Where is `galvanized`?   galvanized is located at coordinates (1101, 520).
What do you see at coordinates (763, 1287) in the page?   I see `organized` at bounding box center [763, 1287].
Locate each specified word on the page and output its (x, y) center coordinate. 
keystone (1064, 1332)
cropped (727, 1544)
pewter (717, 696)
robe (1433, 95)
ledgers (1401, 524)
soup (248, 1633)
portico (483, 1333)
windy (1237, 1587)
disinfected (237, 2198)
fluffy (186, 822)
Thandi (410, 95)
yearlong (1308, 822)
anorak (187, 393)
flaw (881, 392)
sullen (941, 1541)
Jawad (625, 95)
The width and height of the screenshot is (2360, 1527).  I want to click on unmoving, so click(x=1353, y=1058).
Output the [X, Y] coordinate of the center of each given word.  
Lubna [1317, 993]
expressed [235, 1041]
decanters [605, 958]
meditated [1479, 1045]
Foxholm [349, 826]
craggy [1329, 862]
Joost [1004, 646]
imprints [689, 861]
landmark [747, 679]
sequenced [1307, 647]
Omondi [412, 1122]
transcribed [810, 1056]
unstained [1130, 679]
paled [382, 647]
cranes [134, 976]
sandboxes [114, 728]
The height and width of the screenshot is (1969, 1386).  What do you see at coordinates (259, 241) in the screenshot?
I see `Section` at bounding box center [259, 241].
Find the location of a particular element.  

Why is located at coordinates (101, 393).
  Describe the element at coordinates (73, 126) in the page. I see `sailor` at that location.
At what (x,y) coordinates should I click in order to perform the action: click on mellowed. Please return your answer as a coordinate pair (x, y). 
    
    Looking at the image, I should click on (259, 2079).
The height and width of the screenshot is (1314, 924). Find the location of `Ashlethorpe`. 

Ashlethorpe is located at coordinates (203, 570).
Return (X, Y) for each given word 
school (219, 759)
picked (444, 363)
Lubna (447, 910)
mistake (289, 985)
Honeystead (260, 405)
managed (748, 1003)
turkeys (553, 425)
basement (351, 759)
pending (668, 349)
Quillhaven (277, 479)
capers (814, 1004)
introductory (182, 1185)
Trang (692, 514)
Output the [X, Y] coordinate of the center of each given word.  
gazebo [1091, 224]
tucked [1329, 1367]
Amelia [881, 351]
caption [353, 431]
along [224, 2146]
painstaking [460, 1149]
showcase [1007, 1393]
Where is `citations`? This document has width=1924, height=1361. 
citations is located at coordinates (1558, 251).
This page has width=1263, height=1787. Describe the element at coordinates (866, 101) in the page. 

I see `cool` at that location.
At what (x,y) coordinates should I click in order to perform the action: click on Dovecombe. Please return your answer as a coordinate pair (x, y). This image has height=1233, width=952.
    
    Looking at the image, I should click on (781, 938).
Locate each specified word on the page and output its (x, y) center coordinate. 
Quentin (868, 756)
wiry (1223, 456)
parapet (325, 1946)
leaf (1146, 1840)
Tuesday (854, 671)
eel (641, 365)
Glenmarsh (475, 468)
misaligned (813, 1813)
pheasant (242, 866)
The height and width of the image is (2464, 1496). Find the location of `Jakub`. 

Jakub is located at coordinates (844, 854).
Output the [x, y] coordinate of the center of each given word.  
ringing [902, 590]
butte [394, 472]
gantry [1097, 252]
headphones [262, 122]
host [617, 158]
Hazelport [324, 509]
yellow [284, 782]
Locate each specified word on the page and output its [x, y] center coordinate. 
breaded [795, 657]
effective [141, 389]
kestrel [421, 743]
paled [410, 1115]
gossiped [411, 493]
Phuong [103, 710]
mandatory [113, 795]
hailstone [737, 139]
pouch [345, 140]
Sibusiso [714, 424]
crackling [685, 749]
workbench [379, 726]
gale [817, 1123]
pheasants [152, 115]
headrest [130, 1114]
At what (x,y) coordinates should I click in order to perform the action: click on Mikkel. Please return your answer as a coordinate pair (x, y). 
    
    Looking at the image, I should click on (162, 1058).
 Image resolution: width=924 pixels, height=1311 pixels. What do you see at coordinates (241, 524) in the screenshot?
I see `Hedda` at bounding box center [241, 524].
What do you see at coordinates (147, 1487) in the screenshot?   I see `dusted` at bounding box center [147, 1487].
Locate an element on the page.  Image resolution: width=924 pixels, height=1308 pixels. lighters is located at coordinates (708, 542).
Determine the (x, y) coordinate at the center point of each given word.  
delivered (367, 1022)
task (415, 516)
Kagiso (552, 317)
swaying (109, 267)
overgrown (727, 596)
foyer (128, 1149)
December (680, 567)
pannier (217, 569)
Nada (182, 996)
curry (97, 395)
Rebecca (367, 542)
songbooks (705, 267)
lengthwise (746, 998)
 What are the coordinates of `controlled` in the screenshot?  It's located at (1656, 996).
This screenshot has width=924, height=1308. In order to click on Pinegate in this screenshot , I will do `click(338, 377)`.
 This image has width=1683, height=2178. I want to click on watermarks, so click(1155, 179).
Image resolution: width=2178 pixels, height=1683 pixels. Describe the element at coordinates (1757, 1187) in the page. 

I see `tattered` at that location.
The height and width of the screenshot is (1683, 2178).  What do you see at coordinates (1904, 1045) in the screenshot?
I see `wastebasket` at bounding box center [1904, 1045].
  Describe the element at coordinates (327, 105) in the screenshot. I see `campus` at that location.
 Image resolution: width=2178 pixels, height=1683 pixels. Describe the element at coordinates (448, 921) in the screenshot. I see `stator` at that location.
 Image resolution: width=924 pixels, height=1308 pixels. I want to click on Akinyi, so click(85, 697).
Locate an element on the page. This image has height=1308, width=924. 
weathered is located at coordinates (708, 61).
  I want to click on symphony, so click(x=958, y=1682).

■ ■ ■ ■ ■ ■ ■

THE PROBLEM: Copy out the lines above word for word, from the line containing "swaying (109, 267)" through the line containing "What are the", including both of those lines.

SOLVED EXERCISE:
swaying (109, 267)
overgrown (727, 596)
foyer (128, 1149)
December (680, 567)
pannier (217, 569)
Nada (182, 996)
curry (97, 395)
Rebecca (367, 542)
songbooks (705, 267)
lengthwise (746, 998)
 What are the coordinates of `controlled` in the screenshot?  It's located at (1656, 996).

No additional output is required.